BEGIN Data rows

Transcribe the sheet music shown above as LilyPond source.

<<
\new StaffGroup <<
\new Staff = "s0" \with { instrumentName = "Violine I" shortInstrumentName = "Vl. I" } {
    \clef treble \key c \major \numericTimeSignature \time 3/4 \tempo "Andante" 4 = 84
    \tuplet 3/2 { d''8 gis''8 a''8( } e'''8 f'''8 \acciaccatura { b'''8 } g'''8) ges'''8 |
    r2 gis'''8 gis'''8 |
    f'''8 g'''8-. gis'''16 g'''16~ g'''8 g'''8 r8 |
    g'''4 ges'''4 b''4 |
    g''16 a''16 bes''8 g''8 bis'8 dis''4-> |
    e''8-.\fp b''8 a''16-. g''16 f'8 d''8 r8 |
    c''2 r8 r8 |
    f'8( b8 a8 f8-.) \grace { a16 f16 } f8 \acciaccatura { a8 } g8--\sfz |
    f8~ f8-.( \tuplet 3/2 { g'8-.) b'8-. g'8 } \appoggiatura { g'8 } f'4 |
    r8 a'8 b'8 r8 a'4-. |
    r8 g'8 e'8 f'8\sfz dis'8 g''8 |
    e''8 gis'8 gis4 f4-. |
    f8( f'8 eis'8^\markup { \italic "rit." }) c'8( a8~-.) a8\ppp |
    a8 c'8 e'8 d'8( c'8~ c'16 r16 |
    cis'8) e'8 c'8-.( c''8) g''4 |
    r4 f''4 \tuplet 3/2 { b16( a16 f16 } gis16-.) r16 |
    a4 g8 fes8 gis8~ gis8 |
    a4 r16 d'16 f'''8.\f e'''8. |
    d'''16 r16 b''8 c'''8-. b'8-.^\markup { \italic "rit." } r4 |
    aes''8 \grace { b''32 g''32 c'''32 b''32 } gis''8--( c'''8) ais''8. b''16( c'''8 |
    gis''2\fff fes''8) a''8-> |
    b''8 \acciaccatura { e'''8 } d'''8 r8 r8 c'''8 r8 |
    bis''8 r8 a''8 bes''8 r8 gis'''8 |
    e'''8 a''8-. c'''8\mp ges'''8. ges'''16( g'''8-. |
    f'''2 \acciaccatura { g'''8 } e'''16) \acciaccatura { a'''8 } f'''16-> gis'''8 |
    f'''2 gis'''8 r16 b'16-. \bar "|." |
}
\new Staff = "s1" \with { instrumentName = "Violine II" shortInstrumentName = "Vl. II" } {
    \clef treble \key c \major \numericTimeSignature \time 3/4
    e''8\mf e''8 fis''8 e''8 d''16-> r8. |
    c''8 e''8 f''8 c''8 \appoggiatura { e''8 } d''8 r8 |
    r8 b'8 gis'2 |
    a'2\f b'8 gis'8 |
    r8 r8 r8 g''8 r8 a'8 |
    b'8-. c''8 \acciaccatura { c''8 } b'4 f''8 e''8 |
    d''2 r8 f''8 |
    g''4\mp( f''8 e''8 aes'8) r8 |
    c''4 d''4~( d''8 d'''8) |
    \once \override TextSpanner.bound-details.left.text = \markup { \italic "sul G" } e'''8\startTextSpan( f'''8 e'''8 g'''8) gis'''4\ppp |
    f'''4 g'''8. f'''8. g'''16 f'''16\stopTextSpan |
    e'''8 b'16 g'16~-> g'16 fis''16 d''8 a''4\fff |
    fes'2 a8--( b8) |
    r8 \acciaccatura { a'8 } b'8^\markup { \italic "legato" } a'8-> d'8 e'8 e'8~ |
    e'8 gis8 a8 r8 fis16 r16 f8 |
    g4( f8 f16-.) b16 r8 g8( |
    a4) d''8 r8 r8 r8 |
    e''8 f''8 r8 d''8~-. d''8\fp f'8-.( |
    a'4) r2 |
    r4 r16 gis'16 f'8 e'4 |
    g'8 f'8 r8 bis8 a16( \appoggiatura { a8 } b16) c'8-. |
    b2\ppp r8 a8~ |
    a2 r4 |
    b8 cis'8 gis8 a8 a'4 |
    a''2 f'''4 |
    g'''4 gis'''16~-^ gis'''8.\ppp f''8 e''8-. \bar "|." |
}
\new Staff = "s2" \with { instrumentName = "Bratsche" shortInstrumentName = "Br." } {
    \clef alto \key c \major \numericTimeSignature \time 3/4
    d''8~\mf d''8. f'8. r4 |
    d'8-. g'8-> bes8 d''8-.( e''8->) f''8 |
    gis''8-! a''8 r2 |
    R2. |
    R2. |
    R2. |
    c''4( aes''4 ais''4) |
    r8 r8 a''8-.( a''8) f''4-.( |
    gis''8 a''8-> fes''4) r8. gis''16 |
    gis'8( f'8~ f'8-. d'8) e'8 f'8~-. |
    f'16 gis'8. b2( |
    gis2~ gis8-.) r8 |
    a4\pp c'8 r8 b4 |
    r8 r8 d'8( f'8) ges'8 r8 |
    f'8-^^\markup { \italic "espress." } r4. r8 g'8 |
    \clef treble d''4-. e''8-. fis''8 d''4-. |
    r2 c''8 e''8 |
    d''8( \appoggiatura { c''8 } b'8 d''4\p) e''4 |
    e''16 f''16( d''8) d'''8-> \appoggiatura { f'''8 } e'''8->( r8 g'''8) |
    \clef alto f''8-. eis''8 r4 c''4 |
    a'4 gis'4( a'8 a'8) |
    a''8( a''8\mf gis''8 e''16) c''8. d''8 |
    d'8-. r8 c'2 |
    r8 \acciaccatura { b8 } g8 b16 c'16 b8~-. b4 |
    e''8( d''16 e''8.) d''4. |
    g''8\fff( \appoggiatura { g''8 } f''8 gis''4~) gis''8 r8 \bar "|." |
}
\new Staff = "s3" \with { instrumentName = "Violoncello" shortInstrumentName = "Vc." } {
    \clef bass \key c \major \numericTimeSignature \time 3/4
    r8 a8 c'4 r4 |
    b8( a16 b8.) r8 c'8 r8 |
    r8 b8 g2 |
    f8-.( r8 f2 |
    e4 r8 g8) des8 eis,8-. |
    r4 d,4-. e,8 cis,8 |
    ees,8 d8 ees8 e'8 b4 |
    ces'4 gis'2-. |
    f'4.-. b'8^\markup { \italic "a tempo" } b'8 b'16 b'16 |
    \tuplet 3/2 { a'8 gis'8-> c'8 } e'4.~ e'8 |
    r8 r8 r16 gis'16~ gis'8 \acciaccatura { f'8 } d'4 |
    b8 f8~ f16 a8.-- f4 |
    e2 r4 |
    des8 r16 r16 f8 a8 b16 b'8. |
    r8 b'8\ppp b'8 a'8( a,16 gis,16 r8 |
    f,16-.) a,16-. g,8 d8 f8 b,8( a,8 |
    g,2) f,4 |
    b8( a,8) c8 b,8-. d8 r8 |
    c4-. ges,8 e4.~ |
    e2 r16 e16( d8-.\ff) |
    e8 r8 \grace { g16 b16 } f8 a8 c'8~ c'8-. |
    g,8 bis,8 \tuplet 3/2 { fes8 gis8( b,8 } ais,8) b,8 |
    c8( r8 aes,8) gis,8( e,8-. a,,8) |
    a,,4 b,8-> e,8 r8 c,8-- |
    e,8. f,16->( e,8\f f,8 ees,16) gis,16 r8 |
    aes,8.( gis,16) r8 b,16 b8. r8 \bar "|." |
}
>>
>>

END Data rows

Exercise: Please identify every line in the rows that contains the string "treble" and copy each one out.

Full output:
    \clef treble \key c \major \numericTimeSignature \time 3/4 \tempo "Andante" 4 = 84
    \clef treble \key c \major \numericTimeSignature \time 3/4
    \clef treble d''4-. e''8-. fis''8 d''4-. |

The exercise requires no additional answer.